Extracted data entries
----
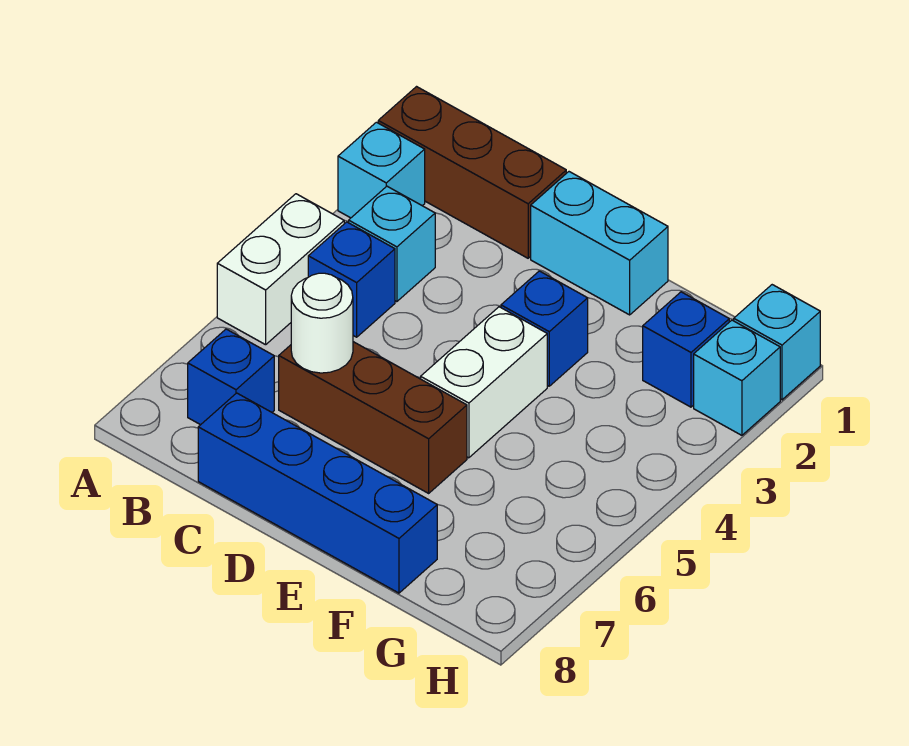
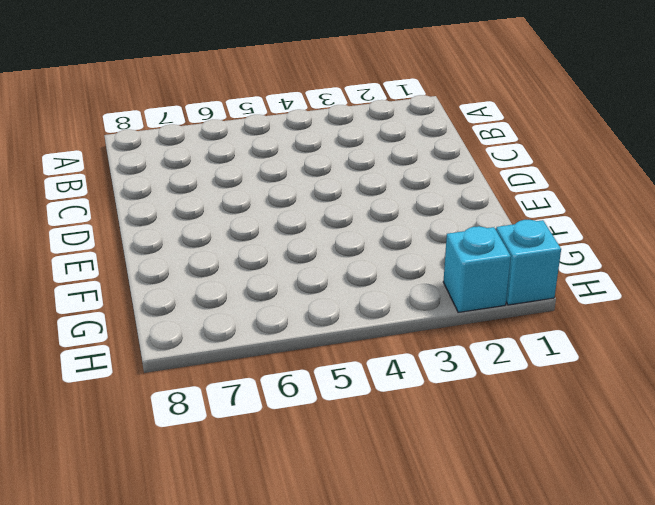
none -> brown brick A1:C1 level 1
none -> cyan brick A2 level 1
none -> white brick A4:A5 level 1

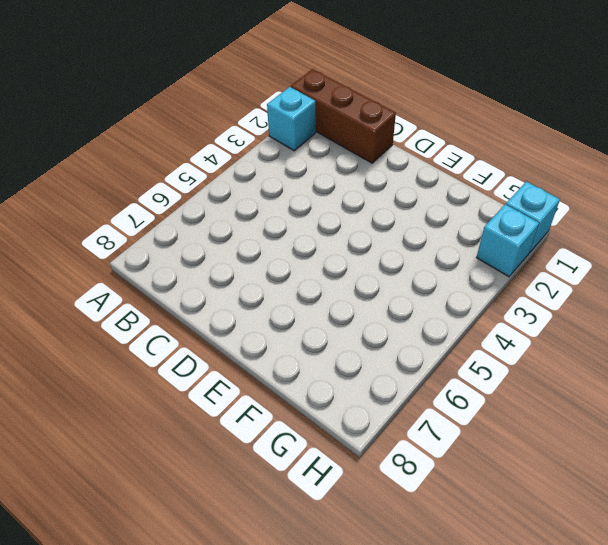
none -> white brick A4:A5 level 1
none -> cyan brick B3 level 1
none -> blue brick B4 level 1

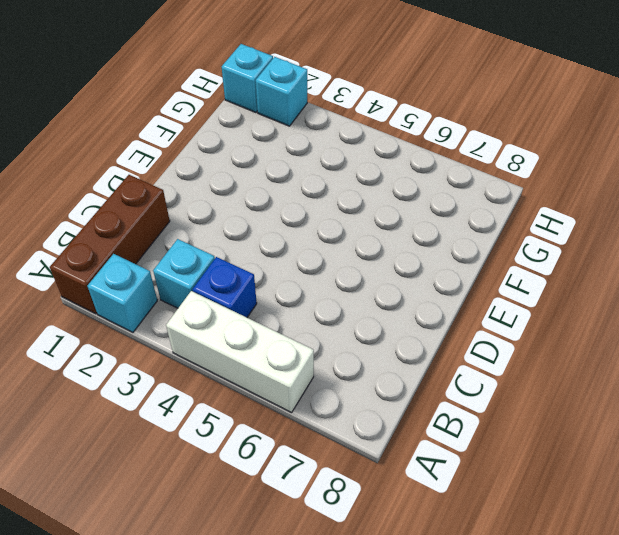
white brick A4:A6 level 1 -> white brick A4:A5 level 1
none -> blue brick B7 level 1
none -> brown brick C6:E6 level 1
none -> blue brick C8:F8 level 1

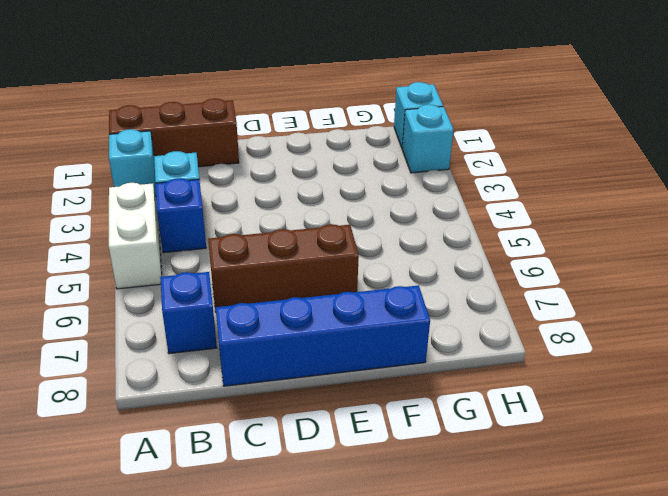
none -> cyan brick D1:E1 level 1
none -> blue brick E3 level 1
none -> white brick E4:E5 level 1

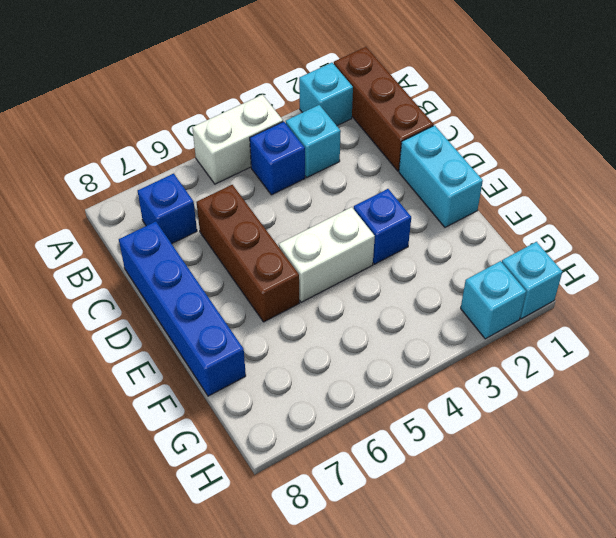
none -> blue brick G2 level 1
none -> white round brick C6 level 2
----
EXERCISE GOAL: Some lines above hold the word "cyan". Copy all of them.

RESPONSE AREA:
none -> cyan brick A2 level 1
none -> cyan brick B3 level 1
none -> cyan brick D1:E1 level 1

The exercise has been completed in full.